Source records

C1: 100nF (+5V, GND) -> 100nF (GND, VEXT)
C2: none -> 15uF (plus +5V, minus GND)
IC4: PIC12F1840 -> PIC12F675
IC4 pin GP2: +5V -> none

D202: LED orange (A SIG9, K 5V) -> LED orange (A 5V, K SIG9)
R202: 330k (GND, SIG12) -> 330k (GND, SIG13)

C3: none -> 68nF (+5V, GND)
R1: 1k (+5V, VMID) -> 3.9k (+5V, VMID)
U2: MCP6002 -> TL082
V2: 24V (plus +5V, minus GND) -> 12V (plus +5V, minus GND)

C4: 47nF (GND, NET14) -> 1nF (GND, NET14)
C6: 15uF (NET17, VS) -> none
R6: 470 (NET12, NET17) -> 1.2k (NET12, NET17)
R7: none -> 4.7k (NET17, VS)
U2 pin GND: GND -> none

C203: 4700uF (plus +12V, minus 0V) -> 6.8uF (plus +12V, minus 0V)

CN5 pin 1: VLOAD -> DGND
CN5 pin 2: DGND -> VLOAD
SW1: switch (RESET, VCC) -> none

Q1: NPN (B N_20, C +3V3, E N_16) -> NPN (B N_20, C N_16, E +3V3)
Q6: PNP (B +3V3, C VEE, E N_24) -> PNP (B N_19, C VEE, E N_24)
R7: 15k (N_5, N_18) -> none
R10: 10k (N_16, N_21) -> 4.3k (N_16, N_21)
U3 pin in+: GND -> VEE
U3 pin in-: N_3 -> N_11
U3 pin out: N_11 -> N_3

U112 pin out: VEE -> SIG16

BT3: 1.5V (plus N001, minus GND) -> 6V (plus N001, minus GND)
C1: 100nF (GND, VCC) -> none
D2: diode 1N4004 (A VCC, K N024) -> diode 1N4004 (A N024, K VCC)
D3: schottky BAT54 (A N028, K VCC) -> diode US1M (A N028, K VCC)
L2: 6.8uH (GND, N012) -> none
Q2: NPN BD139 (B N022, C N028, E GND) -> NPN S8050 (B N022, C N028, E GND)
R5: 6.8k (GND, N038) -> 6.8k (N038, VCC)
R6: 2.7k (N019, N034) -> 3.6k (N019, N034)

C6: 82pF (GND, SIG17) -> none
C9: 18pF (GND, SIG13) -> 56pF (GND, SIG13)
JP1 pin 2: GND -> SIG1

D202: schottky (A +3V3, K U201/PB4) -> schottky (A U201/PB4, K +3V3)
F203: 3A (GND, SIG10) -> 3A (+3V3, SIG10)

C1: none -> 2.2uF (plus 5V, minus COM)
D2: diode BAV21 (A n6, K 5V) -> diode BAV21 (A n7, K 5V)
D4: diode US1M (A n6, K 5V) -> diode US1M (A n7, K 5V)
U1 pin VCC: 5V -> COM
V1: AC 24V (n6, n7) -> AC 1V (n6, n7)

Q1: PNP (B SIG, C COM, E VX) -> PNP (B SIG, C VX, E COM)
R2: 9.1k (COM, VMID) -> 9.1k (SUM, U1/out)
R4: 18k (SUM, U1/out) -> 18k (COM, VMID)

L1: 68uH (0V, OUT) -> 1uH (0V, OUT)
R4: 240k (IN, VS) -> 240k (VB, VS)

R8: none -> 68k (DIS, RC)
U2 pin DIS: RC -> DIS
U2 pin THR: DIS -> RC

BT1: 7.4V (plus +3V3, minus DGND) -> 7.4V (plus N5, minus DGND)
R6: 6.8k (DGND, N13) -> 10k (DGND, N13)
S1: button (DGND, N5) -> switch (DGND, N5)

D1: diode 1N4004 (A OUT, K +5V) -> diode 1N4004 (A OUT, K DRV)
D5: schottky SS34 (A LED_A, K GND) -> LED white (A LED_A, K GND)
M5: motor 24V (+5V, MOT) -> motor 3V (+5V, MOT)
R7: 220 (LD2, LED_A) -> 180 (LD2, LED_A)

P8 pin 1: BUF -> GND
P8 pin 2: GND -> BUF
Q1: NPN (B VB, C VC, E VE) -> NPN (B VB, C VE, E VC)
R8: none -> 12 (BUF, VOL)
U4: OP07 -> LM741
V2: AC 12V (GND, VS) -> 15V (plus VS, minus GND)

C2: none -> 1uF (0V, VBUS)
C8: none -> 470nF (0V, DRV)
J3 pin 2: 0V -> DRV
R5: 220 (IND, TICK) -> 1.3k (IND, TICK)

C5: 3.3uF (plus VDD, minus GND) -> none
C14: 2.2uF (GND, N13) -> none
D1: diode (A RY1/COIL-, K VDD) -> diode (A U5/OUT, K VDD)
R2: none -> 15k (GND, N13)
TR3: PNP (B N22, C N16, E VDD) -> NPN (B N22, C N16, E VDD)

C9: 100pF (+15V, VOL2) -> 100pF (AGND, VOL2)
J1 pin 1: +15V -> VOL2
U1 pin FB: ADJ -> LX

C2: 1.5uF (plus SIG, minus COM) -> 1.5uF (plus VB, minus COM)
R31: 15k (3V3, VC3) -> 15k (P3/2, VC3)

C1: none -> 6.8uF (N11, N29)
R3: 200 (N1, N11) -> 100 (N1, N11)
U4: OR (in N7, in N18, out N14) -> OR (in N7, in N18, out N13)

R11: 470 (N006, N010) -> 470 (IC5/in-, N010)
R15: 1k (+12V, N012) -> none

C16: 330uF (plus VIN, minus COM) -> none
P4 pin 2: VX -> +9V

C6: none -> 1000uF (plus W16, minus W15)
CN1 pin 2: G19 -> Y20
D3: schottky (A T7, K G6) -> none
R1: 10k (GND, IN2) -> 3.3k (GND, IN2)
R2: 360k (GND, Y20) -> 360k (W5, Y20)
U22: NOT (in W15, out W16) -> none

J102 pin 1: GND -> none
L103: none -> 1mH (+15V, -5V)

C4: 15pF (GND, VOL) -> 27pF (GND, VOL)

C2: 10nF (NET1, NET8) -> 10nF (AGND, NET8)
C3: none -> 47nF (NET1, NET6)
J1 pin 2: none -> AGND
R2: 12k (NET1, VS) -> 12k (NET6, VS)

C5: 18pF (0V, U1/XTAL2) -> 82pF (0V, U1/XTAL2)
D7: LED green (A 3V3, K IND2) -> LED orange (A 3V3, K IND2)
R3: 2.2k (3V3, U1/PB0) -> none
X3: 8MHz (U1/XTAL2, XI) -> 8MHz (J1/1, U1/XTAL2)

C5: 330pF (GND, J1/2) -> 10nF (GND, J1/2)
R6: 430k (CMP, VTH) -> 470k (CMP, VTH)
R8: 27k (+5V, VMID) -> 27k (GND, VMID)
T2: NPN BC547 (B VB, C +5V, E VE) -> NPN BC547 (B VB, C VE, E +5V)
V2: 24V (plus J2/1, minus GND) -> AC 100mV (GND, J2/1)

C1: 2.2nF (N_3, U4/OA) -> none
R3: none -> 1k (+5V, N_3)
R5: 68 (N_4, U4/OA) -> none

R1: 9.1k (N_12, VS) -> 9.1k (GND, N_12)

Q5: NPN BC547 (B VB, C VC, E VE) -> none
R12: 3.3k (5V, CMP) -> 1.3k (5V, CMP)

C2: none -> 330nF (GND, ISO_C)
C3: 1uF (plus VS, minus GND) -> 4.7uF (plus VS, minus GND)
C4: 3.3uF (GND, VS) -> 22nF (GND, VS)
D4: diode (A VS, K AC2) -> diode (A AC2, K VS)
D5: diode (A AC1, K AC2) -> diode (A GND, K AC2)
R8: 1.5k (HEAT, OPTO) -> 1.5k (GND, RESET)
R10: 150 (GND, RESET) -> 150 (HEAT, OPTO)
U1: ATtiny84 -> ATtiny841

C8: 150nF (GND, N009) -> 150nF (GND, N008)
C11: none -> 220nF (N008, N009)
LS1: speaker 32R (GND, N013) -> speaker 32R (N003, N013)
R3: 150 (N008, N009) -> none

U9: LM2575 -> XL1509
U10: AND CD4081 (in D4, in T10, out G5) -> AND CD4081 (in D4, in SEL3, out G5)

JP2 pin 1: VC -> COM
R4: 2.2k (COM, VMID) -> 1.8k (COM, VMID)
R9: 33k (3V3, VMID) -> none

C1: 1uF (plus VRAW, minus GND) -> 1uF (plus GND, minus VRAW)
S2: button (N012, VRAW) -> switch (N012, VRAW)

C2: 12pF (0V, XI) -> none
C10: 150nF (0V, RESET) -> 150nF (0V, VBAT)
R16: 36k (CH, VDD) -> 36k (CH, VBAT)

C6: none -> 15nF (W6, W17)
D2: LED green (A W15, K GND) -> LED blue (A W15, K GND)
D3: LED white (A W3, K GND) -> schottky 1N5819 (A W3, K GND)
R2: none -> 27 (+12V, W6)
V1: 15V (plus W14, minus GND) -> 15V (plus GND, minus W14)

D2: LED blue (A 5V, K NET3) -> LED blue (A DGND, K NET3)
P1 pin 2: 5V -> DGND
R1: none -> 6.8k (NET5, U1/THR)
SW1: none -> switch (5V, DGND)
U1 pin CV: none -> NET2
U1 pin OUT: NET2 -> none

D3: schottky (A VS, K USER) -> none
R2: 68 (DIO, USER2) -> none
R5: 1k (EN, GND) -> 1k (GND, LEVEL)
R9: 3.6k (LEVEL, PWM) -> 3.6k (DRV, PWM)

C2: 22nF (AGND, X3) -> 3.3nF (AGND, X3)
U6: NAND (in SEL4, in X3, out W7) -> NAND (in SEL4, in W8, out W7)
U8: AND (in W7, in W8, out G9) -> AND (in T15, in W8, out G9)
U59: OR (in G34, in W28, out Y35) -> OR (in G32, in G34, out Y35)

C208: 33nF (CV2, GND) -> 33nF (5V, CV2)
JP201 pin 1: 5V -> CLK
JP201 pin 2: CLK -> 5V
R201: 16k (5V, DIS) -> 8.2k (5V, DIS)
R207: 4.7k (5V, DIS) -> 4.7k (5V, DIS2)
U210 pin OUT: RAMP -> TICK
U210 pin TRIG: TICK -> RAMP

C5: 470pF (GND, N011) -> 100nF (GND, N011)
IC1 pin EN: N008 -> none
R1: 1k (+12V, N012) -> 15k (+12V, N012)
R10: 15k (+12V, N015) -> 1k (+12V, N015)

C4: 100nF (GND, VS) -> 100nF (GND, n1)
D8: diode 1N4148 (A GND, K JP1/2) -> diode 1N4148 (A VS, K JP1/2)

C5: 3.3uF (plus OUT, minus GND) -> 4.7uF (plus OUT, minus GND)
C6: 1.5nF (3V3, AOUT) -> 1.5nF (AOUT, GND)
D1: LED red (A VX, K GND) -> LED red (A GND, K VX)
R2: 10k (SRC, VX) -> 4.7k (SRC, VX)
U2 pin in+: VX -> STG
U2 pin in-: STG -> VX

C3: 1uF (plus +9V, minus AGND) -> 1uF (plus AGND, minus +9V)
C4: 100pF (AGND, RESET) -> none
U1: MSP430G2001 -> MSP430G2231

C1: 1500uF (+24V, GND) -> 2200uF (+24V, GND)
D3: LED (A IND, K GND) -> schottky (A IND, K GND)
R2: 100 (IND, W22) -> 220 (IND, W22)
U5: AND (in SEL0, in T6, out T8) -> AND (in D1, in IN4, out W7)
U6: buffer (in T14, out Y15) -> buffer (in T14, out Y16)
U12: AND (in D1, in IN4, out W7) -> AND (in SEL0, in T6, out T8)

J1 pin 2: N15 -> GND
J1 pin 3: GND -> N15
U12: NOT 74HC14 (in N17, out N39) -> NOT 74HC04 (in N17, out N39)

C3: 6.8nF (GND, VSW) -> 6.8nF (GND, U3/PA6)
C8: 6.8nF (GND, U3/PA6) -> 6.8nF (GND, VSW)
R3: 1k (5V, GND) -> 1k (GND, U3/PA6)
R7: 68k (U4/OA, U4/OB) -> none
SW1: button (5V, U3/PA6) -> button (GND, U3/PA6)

__What needs to be done__. A word-for-word copy of the lines above from the one with "R2: 10k (SRC, VX) -> 4.7k (SRC, VX)" through the one with "U6: buffer (in", inclusive, is the only output wanted.

__Answer for the task__.
R2: 10k (SRC, VX) -> 4.7k (SRC, VX)
U2 pin in+: VX -> STG
U2 pin in-: STG -> VX

C3: 1uF (plus +9V, minus AGND) -> 1uF (plus AGND, minus +9V)
C4: 100pF (AGND, RESET) -> none
U1: MSP430G2001 -> MSP430G2231

C1: 1500uF (+24V, GND) -> 2200uF (+24V, GND)
D3: LED (A IND, K GND) -> schottky (A IND, K GND)
R2: 100 (IND, W22) -> 220 (IND, W22)
U5: AND (in SEL0, in T6, out T8) -> AND (in D1, in IN4, out W7)
U6: buffer (in T14, out Y15) -> buffer (in T14, out Y16)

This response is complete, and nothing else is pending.